» **What the exercise asks**
For the records that follow, restate each one word for word and leave the images behind.

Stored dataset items

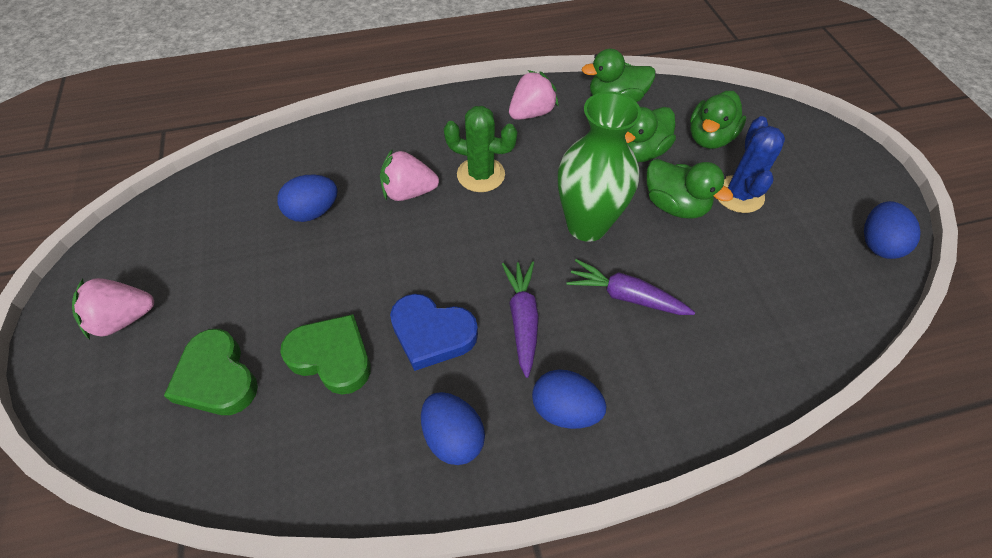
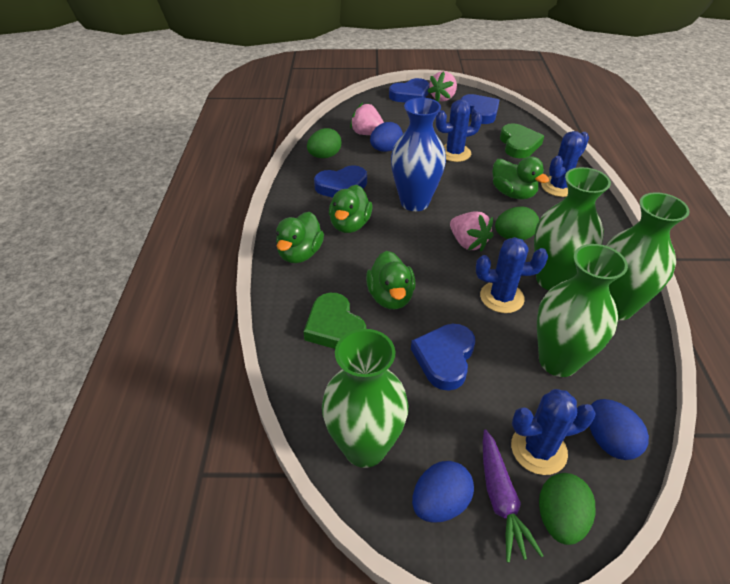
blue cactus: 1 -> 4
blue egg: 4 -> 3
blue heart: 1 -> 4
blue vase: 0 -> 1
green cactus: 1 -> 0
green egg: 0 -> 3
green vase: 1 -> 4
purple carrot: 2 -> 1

» **Task solution**
blue cactus: 1 -> 4
blue egg: 4 -> 3
blue heart: 1 -> 4
blue vase: 0 -> 1
green cactus: 1 -> 0
green egg: 0 -> 3
green vase: 1 -> 4
purple carrot: 2 -> 1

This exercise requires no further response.